§ Problem details: Copy every record exactly, leaving the pictures out.

§ Exercise data:
[Start of section]
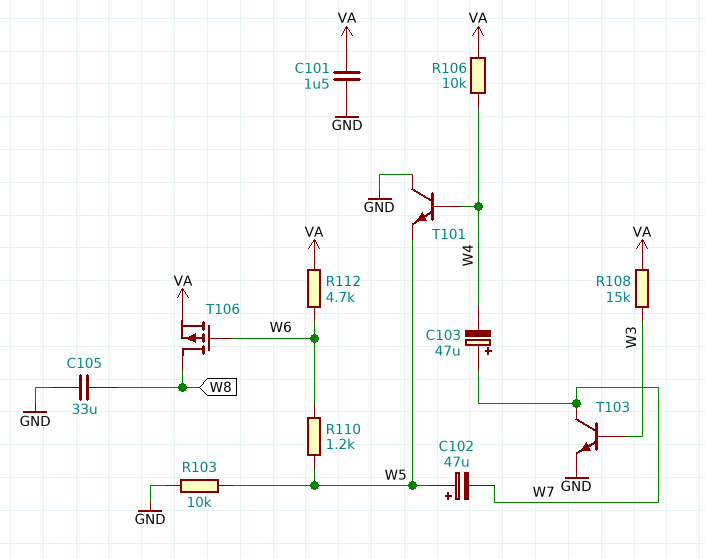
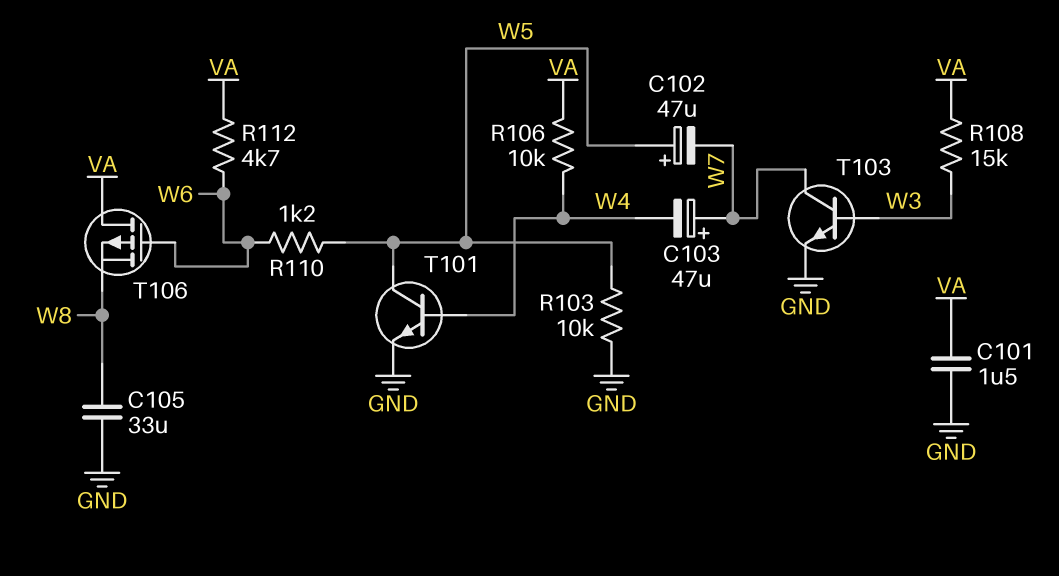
T101: NPN (B W4, C GND, E W5) -> NPN (B W4, C W5, E GND)
T106: PMOS (G W6, D W8, S VA) -> PMOS (G W6, D VA, S W8)

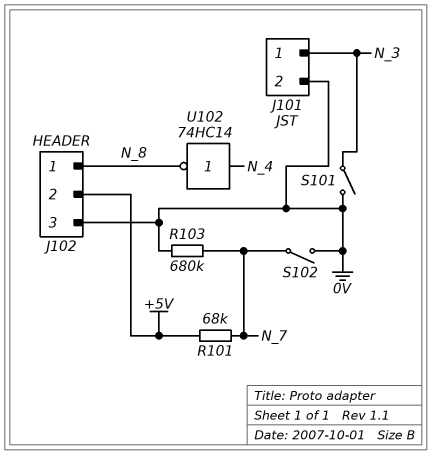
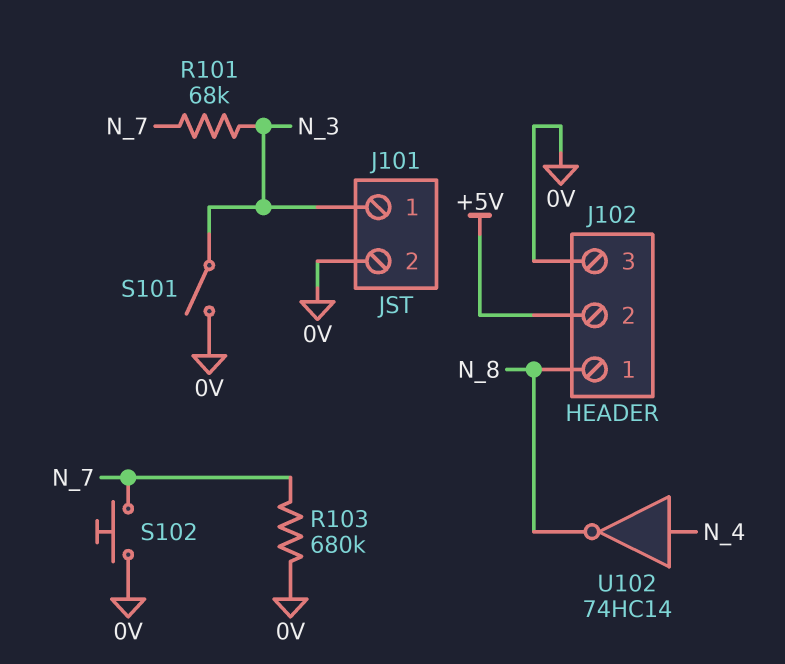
R101: 68k (+5V, N_7) -> 68k (N_3, N_7)
S102: switch (0V, N_7) -> button (0V, N_7)

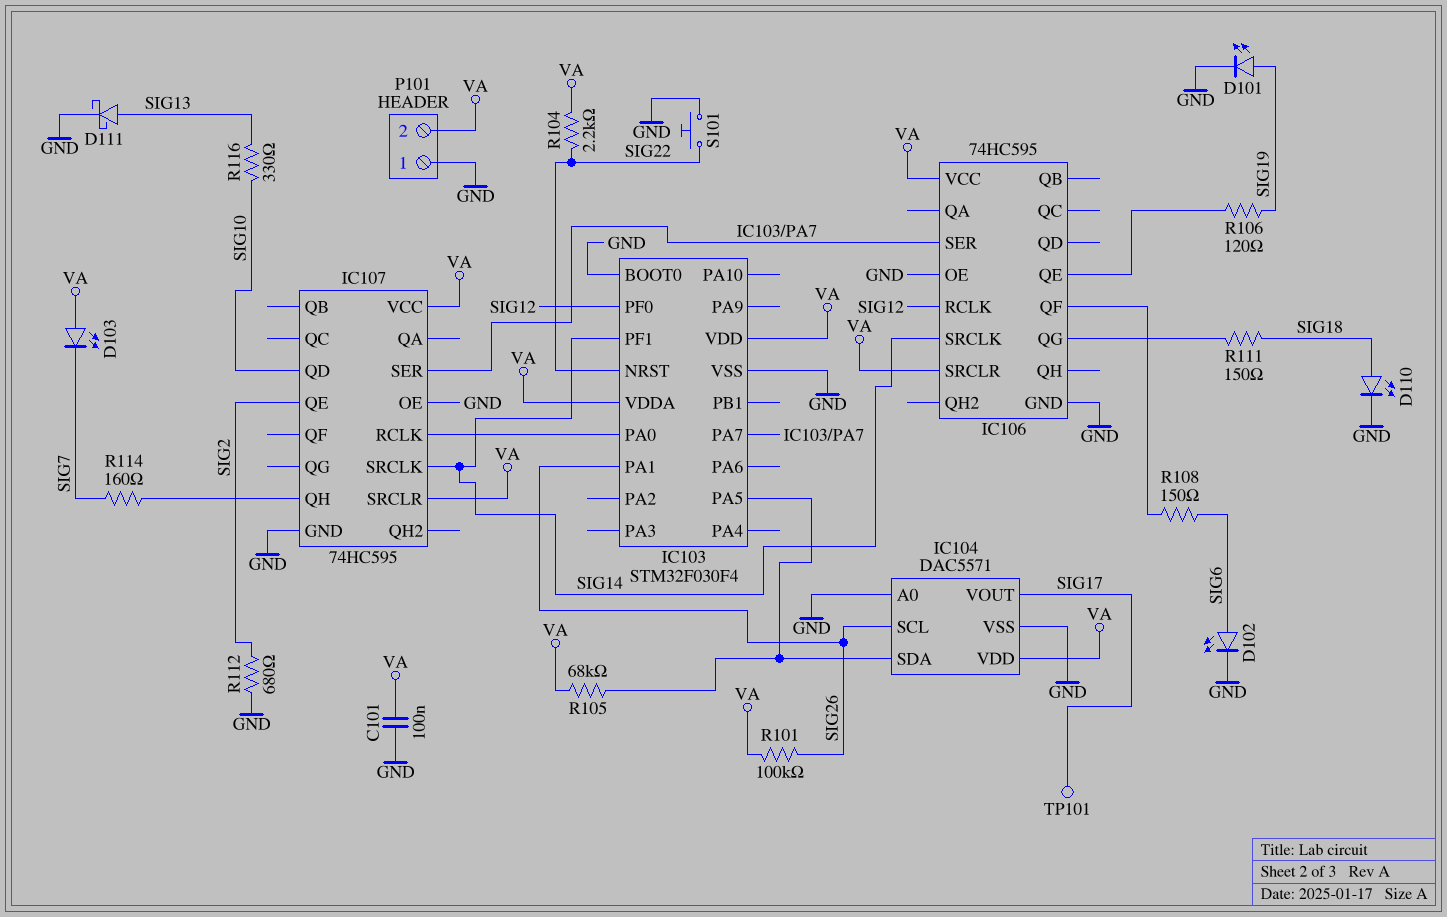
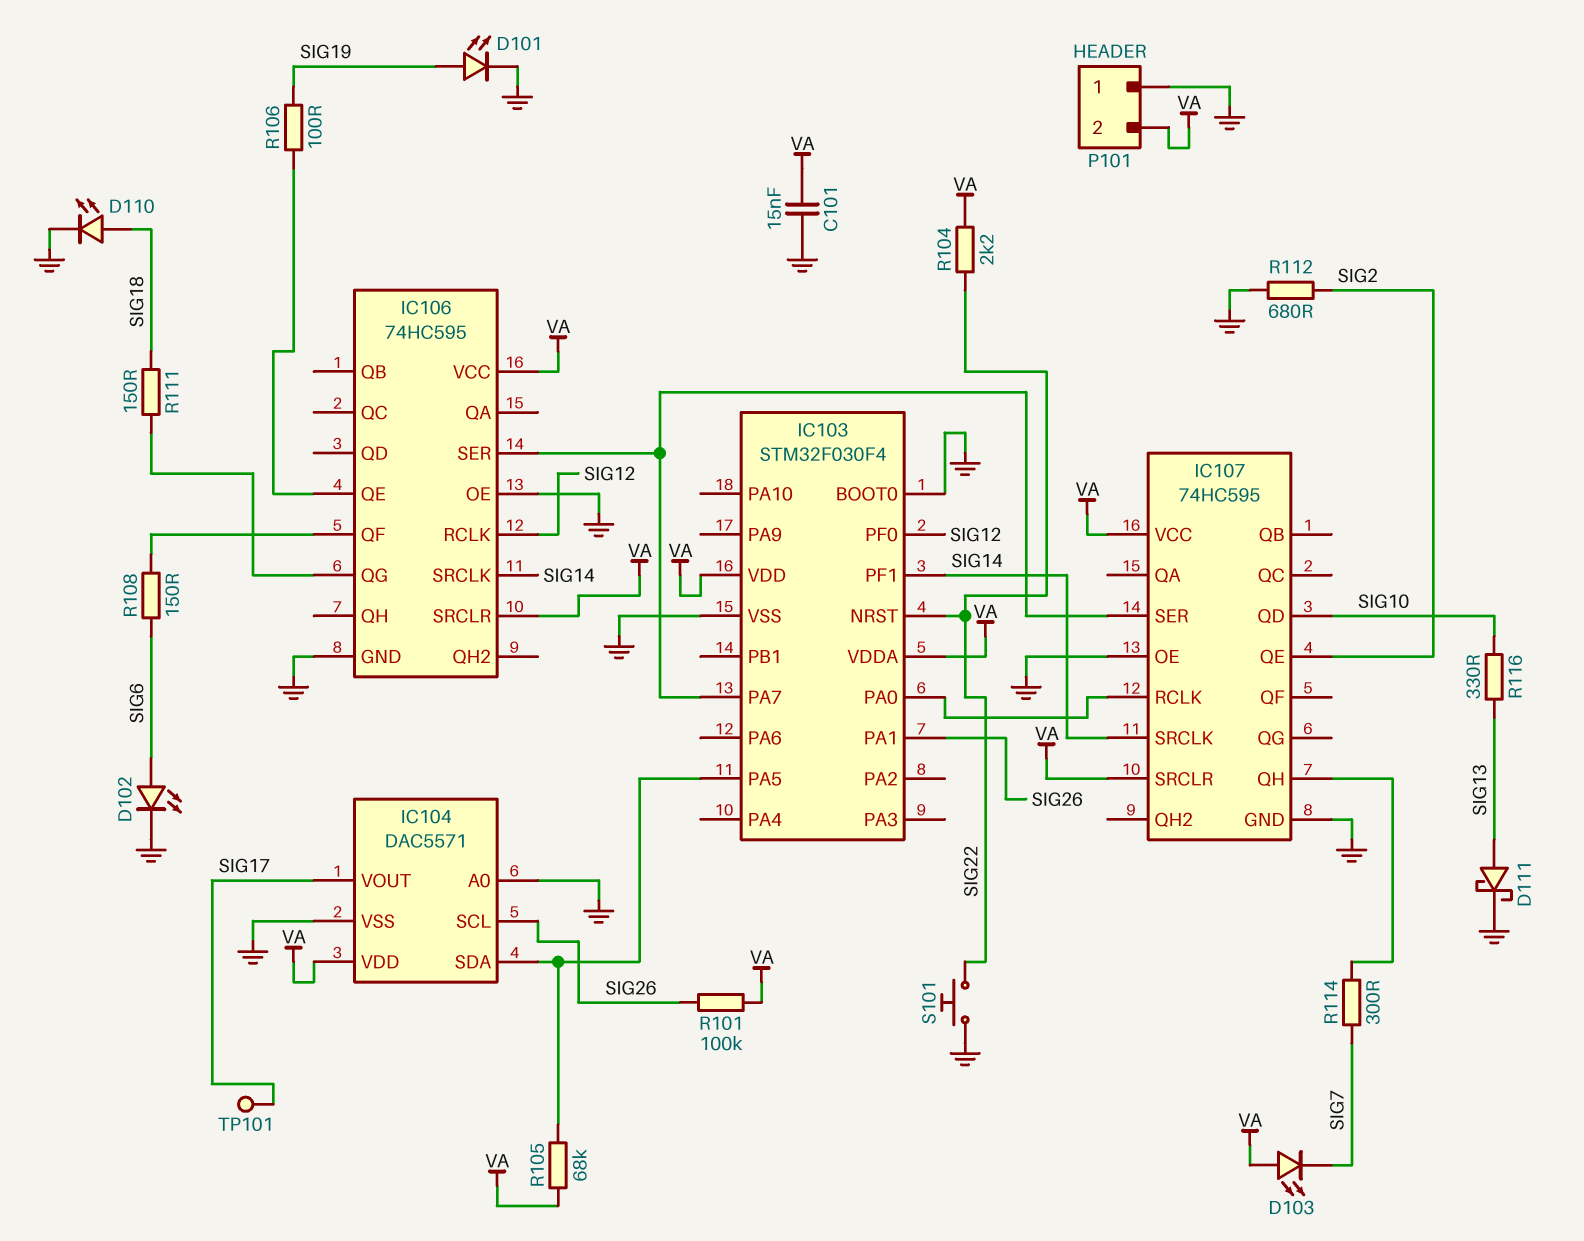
C101: 100nF (GND, VA) -> 15nF (GND, VA)
R106: 120 (IC106/QE, SIG19) -> 100 (IC106/QE, SIG19)
R114: 160 (IC107/QH, SIG7) -> 300 (IC107/QH, SIG7)

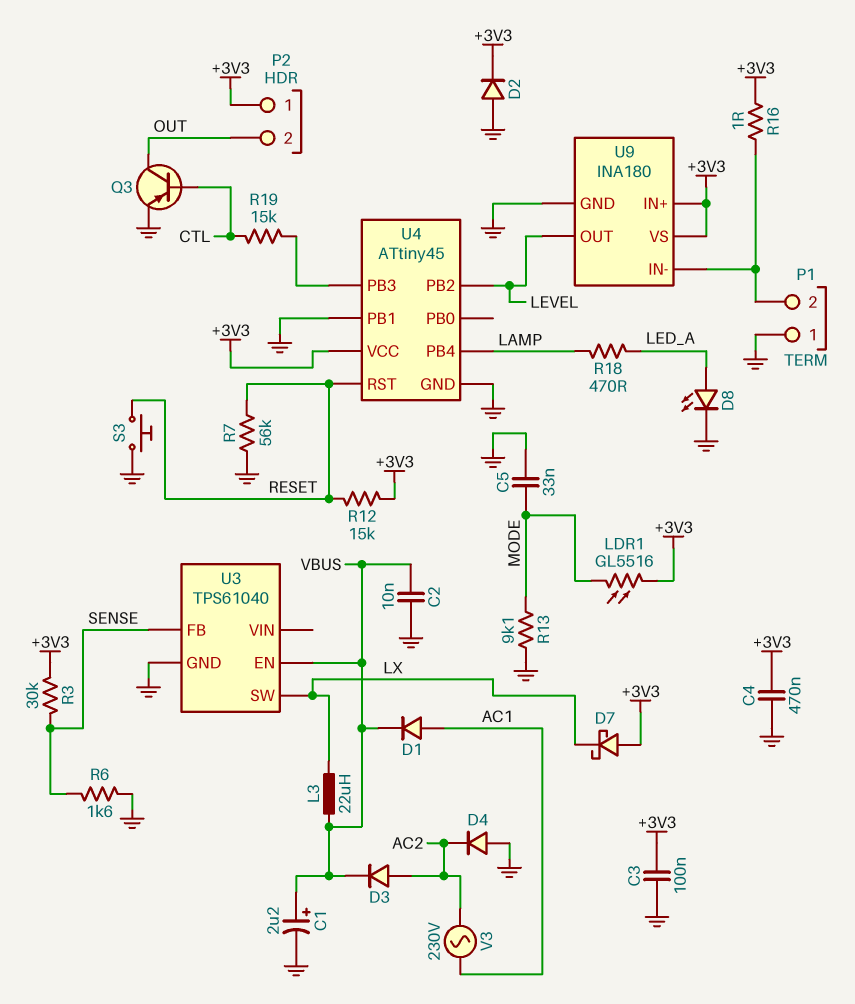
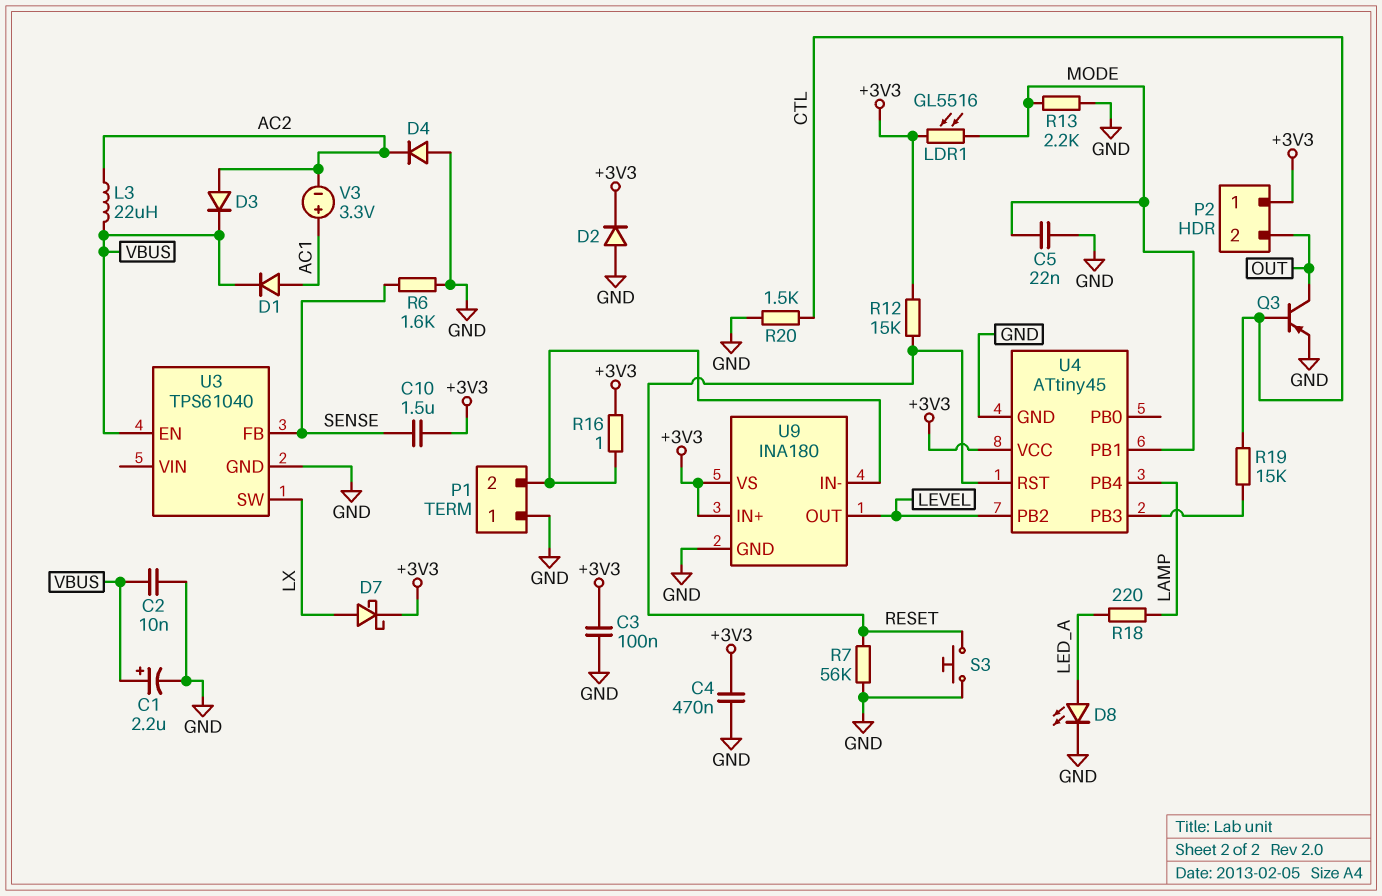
C5: 33nF (GND, MODE) -> 22nF (GND, MODE)
C10: none -> 1.5uF (+3V3, SENSE)
D7: schottky (A +3V3, K LX) -> schottky (A LX, K +3V3)
L3: 22uH (LX, VBUS) -> 22uH (AC2, VBUS)
R3: 30k (+3V3, SENSE) -> none
R13: 9.1k (GND, MODE) -> 2.2k (GND, MODE)
R18: 470 (LAMP, LED_A) -> 220 (LAMP, LED_A)
R20: none -> 1.5k (CTL, GND)
U4 pin PB1: GND -> MODE
V3: AC 230V (AC1, AC2) -> 3.3V (plus AC1, minus AC2)

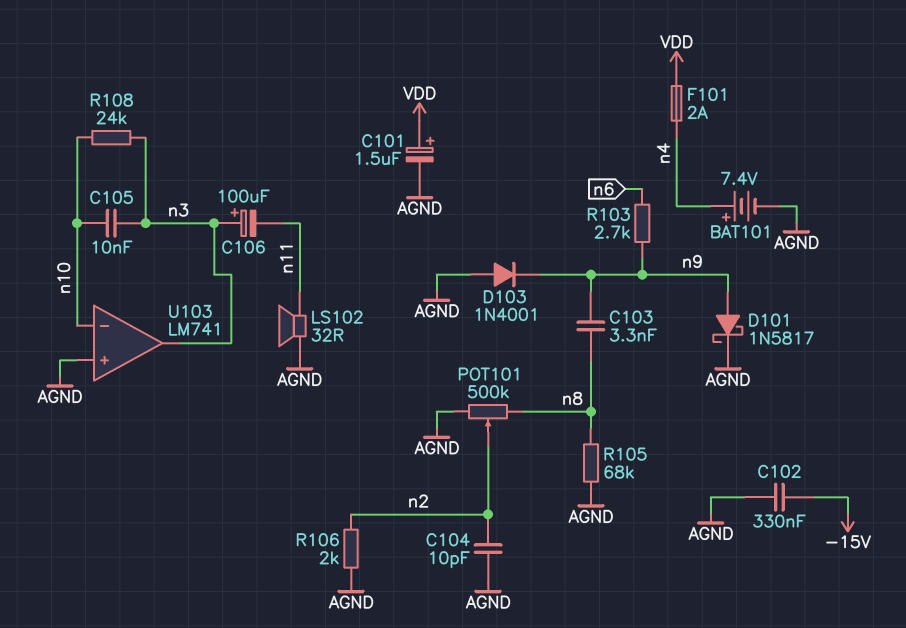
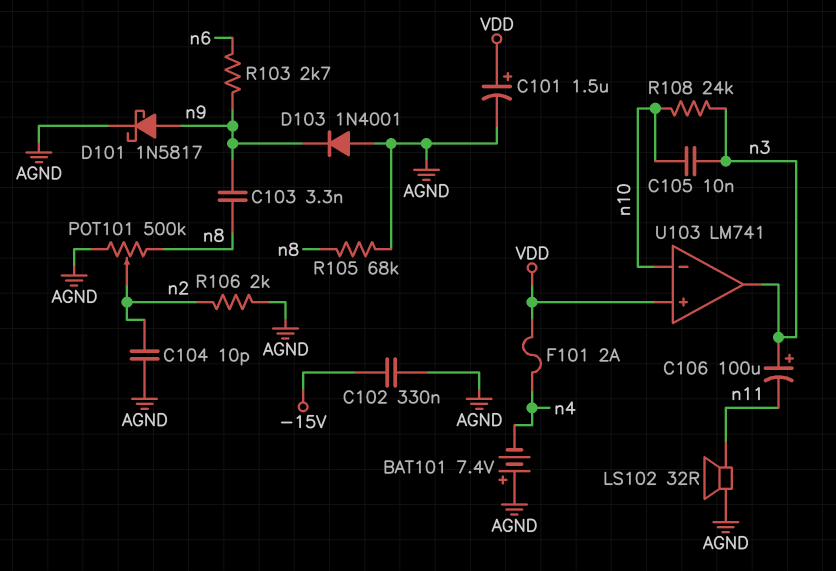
BAT101: 7.4V (plus n4, minus AGND) -> 7.4V (plus AGND, minus n4)
U103 pin in+: AGND -> VDD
[End of section]
§ Solution to this exercise:
T101: NPN (B W4, C GND, E W5) -> NPN (B W4, C W5, E GND)
T106: PMOS (G W6, D W8, S VA) -> PMOS (G W6, D VA, S W8)

R101: 68k (+5V, N_7) -> 68k (N_3, N_7)
S102: switch (0V, N_7) -> button (0V, N_7)

C101: 100nF (GND, VA) -> 15nF (GND, VA)
R106: 120 (IC106/QE, SIG19) -> 100 (IC106/QE, SIG19)
R114: 160 (IC107/QH, SIG7) -> 300 (IC107/QH, SIG7)

C5: 33nF (GND, MODE) -> 22nF (GND, MODE)
C10: none -> 1.5uF (+3V3, SENSE)
D7: schottky (A +3V3, K LX) -> schottky (A LX, K +3V3)
L3: 22uH (LX, VBUS) -> 22uH (AC2, VBUS)
R3: 30k (+3V3, SENSE) -> none
R13: 9.1k (GND, MODE) -> 2.2k (GND, MODE)
R18: 470 (LAMP, LED_A) -> 220 (LAMP, LED_A)
R20: none -> 1.5k (CTL, GND)
U4 pin PB1: GND -> MODE
V3: AC 230V (AC1, AC2) -> 3.3V (plus AC1, minus AC2)

BAT101: 7.4V (plus n4, minus AGND) -> 7.4V (plus AGND, minus n4)
U103 pin in+: AGND -> VDD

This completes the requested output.